## Task requirements
Of the material below, only the lines from the line containing "SD pin SCK: none -> GP18" down to the line containing "TFT pin CS: D7 -> D0" belong in the answer, written out exactly.

## Exercise inputs

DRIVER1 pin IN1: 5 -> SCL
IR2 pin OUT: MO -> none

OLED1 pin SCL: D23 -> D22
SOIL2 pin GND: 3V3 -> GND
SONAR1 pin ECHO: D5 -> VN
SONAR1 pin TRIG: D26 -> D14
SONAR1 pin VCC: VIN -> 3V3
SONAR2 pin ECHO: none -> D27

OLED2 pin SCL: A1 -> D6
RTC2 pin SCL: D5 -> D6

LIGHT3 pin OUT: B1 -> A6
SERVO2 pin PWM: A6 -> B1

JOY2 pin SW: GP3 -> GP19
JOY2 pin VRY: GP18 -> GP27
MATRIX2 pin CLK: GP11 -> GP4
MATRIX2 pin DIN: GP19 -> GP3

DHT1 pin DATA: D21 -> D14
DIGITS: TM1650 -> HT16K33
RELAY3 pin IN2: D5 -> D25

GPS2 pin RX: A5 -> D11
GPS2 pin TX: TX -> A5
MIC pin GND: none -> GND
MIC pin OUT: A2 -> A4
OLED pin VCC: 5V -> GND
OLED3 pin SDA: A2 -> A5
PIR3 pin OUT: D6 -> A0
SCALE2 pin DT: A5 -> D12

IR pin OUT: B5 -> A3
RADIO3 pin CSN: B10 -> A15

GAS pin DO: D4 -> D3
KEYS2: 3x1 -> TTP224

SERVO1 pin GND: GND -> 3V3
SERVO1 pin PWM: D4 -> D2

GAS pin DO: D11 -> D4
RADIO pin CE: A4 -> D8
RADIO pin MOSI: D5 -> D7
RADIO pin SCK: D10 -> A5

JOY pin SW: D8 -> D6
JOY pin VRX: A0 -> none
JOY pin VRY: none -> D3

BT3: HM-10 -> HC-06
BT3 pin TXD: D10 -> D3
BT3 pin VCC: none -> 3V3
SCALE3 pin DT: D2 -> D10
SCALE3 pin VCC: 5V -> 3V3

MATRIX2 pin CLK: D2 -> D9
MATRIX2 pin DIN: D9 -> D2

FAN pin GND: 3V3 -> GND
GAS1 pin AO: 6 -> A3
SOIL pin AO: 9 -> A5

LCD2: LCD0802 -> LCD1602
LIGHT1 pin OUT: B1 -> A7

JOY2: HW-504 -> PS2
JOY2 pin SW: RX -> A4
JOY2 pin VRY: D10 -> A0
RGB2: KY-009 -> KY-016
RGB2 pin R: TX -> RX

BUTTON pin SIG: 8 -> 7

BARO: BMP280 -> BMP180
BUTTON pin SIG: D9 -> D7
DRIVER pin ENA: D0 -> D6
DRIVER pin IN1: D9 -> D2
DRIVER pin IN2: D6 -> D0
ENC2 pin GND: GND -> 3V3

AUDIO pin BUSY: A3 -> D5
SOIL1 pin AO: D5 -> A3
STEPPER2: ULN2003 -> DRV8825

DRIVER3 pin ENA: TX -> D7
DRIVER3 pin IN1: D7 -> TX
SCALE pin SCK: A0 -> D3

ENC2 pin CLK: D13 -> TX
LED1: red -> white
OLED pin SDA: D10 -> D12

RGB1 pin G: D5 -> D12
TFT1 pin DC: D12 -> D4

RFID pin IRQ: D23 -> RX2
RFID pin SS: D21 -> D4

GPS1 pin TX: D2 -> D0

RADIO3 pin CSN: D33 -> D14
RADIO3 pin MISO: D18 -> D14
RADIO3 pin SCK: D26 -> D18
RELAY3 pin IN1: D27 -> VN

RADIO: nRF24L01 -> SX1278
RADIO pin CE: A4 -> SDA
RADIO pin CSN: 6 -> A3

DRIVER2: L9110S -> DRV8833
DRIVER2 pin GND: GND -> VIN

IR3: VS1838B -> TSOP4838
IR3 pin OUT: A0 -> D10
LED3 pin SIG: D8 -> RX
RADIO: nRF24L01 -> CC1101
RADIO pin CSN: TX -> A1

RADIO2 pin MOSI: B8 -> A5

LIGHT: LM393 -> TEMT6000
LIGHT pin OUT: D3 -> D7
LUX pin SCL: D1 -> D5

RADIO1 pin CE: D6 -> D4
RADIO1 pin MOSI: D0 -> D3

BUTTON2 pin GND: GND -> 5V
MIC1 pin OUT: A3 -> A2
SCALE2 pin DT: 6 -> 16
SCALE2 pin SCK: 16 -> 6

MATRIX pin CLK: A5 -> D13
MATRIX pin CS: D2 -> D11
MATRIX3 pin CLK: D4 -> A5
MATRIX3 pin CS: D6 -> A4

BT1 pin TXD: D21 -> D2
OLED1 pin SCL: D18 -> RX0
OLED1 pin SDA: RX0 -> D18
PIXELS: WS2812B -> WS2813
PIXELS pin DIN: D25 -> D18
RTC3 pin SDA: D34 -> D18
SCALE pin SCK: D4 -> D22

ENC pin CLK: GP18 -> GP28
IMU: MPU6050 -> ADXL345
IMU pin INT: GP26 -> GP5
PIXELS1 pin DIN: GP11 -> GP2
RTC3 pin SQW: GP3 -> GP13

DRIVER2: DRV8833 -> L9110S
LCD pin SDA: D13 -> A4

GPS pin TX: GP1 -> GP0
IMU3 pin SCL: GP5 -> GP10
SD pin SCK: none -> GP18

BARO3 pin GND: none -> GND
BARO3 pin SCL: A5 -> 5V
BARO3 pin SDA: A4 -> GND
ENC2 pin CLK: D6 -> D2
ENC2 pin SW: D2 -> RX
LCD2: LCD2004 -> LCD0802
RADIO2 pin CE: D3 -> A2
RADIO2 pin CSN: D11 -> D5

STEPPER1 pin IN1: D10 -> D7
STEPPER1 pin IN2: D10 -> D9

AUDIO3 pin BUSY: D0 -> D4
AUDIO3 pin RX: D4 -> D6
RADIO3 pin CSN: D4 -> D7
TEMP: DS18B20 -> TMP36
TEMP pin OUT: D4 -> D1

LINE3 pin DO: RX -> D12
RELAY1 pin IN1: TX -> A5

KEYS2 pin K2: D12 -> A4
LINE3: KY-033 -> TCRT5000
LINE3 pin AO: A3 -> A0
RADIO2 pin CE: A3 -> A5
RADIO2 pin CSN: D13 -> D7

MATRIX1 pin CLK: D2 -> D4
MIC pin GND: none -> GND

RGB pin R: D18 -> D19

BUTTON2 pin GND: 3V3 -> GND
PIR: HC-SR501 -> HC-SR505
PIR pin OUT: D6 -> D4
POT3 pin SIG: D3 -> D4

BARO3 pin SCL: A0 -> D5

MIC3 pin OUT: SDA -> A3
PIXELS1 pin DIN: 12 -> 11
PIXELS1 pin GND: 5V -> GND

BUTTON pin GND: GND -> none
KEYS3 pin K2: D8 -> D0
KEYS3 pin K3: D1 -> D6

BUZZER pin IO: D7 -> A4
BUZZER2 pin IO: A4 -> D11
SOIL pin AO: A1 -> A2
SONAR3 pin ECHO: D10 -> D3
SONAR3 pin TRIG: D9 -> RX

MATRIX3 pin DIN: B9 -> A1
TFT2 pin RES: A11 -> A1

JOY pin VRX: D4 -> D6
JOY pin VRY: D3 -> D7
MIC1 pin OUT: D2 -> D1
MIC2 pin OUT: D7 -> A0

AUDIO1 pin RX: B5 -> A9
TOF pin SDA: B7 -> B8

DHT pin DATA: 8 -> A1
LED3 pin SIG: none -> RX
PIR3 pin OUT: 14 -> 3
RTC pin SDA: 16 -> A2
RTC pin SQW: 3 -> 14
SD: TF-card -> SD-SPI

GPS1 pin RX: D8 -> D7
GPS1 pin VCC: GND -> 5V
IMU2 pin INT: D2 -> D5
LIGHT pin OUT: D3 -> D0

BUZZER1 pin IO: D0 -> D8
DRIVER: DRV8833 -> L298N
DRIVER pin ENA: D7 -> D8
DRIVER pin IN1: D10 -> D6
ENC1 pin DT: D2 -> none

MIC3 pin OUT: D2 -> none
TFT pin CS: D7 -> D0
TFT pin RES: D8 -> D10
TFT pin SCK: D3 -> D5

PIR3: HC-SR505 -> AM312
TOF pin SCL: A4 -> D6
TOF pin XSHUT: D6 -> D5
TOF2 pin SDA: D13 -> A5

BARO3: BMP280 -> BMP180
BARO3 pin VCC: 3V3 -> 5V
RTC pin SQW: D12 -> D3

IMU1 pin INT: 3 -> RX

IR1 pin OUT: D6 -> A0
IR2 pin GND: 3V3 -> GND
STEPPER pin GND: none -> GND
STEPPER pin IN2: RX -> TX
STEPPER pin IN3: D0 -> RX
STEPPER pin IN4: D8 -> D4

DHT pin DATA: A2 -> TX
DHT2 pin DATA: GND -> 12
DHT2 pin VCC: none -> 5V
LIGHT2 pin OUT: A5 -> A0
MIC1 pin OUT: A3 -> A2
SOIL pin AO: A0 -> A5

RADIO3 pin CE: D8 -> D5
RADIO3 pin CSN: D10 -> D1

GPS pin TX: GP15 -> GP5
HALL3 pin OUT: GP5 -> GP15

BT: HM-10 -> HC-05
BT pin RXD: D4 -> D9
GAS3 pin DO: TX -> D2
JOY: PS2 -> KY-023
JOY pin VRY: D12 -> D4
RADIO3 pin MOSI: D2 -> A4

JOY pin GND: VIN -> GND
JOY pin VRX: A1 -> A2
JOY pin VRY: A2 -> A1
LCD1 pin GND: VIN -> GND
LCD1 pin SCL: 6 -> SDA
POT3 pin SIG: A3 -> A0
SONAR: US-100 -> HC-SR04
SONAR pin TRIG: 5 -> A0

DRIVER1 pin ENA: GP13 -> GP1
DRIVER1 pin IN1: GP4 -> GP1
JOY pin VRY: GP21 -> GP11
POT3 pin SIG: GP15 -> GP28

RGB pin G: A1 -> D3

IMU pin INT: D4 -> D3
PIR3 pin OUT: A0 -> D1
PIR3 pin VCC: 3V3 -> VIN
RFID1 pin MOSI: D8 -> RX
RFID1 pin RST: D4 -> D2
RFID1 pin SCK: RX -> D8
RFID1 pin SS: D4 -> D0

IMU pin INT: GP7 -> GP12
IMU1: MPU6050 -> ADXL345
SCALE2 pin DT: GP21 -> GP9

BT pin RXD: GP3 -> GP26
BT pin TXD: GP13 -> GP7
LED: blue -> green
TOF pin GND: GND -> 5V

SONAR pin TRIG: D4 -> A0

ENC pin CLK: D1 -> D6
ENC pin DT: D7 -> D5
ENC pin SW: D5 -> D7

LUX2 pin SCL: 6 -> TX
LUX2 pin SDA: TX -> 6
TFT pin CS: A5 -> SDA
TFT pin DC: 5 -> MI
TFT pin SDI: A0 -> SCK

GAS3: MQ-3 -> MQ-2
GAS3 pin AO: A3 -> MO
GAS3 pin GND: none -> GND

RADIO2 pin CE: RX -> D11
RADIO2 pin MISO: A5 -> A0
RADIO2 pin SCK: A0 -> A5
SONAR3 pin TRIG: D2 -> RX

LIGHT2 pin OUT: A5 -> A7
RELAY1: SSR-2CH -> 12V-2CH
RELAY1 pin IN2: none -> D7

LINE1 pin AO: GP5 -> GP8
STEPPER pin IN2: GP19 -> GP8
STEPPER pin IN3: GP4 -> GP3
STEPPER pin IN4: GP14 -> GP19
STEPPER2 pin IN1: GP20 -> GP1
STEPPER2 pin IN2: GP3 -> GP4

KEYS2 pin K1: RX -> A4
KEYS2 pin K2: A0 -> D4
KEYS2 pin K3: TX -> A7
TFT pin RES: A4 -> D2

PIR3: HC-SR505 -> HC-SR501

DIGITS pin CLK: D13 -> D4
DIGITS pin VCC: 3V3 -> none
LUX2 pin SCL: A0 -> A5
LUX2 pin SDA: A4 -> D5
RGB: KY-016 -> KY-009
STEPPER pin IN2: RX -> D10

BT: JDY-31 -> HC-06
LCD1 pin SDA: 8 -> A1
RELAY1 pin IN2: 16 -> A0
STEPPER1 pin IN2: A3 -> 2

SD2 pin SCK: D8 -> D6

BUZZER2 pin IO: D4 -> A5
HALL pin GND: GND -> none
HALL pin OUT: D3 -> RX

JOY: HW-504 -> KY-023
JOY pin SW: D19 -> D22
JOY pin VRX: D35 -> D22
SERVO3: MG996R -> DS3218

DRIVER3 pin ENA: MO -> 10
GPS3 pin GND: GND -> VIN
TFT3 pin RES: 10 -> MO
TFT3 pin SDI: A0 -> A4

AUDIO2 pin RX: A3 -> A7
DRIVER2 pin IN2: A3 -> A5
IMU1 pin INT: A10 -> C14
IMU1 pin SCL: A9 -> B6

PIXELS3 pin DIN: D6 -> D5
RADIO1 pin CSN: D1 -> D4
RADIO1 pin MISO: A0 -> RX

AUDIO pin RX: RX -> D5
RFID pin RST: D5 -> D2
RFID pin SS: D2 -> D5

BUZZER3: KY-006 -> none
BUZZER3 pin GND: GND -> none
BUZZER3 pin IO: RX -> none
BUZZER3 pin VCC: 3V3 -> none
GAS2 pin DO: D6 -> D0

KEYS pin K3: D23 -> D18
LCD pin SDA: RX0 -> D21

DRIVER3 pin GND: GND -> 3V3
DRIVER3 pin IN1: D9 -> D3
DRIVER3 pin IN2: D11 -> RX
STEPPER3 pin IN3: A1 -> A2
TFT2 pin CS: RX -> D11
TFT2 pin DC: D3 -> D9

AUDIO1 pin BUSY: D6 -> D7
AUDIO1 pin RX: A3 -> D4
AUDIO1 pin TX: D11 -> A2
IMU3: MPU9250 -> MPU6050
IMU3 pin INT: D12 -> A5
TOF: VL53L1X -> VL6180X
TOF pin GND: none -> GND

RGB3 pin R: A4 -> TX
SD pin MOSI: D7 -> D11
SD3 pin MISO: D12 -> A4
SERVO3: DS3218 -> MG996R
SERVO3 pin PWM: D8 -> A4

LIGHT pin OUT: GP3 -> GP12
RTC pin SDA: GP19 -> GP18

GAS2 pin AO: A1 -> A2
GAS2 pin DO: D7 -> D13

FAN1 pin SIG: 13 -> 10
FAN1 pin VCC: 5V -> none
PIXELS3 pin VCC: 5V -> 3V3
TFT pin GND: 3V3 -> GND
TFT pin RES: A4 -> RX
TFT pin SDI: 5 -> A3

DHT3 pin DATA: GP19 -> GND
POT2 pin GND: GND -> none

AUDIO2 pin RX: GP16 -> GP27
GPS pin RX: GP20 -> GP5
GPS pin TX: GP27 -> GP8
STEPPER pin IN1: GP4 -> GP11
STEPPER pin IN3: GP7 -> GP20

## Finished exercise
SD pin SCK: none -> GP18

BARO3 pin GND: none -> GND
BARO3 pin SCL: A5 -> 5V
BARO3 pin SDA: A4 -> GND
ENC2 pin CLK: D6 -> D2
ENC2 pin SW: D2 -> RX
LCD2: LCD2004 -> LCD0802
RADIO2 pin CE: D3 -> A2
RADIO2 pin CSN: D11 -> D5

STEPPER1 pin IN1: D10 -> D7
STEPPER1 pin IN2: D10 -> D9

AUDIO3 pin BUSY: D0 -> D4
AUDIO3 pin RX: D4 -> D6
RADIO3 pin CSN: D4 -> D7
TEMP: DS18B20 -> TMP36
TEMP pin OUT: D4 -> D1

LINE3 pin DO: RX -> D12
RELAY1 pin IN1: TX -> A5

KEYS2 pin K2: D12 -> A4
LINE3: KY-033 -> TCRT5000
LINE3 pin AO: A3 -> A0
RADIO2 pin CE: A3 -> A5
RADIO2 pin CSN: D13 -> D7

MATRIX1 pin CLK: D2 -> D4
MIC pin GND: none -> GND

RGB pin R: D18 -> D19

BUTTON2 pin GND: 3V3 -> GND
PIR: HC-SR501 -> HC-SR505
PIR pin OUT: D6 -> D4
POT3 pin SIG: D3 -> D4

BARO3 pin SCL: A0 -> D5

MIC3 pin OUT: SDA -> A3
PIXELS1 pin DIN: 12 -> 11
PIXELS1 pin GND: 5V -> GND

BUTTON pin GND: GND -> none
KEYS3 pin K2: D8 -> D0
KEYS3 pin K3: D1 -> D6

BUZZER pin IO: D7 -> A4
BUZZER2 pin IO: A4 -> D11
SOIL pin AO: A1 -> A2
SONAR3 pin ECHO: D10 -> D3
SONAR3 pin TRIG: D9 -> RX

MATRIX3 pin DIN: B9 -> A1
TFT2 pin RES: A11 -> A1

JOY pin VRX: D4 -> D6
JOY pin VRY: D3 -> D7
MIC1 pin OUT: D2 -> D1
MIC2 pin OUT: D7 -> A0

AUDIO1 pin RX: B5 -> A9
TOF pin SDA: B7 -> B8

DHT pin DATA: 8 -> A1
LED3 pin SIG: none -> RX
PIR3 pin OUT: 14 -> 3
RTC pin SDA: 16 -> A2
RTC pin SQW: 3 -> 14
SD: TF-card -> SD-SPI

GPS1 pin RX: D8 -> D7
GPS1 pin VCC: GND -> 5V
IMU2 pin INT: D2 -> D5
LIGHT pin OUT: D3 -> D0

BUZZER1 pin IO: D0 -> D8
DRIVER: DRV8833 -> L298N
DRIVER pin ENA: D7 -> D8
DRIVER pin IN1: D10 -> D6
ENC1 pin DT: D2 -> none

MIC3 pin OUT: D2 -> none
TFT pin CS: D7 -> D0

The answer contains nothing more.